§ **Activity**
In the listing that follows, print every line exactly and leave the images out.

Source data section start

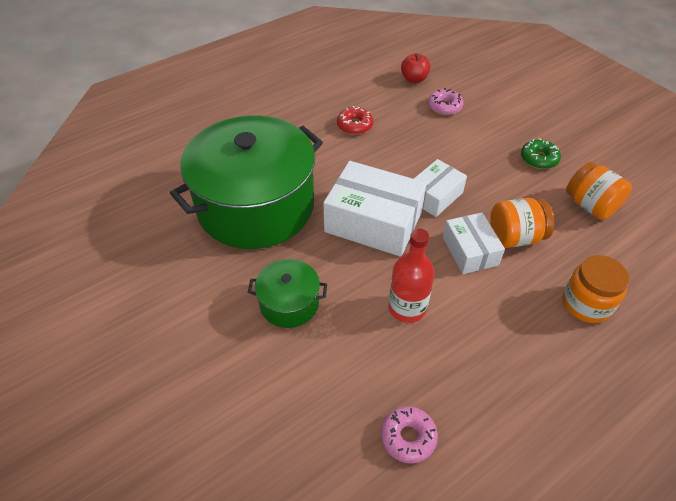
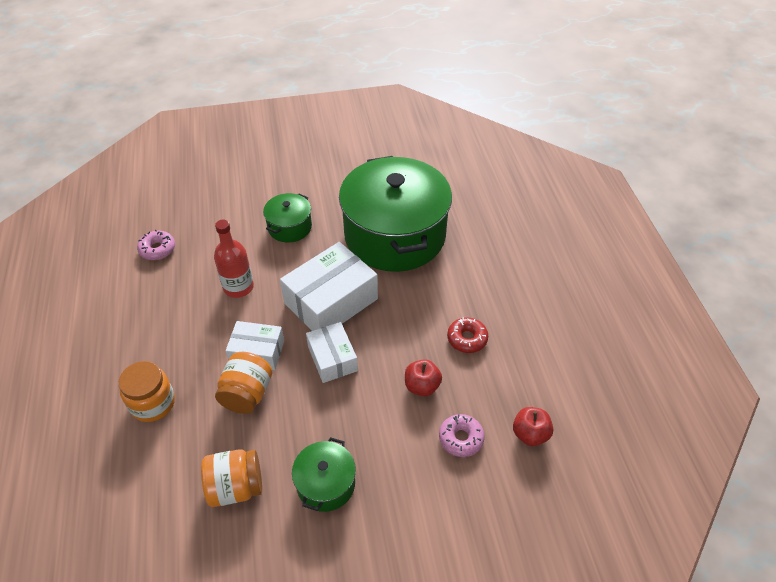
camera: 115 degrees right, 0 degrees up
green donut [521,138,561,169] -> green pot [292,437,356,512]
none -> red apple [405,359,442,396]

Source data section end

§ **Solution for this task**
camera: 115 degrees right, 0 degrees up
green donut [521,138,561,169] -> green pot [292,437,356,512]
none -> red apple [405,359,442,396]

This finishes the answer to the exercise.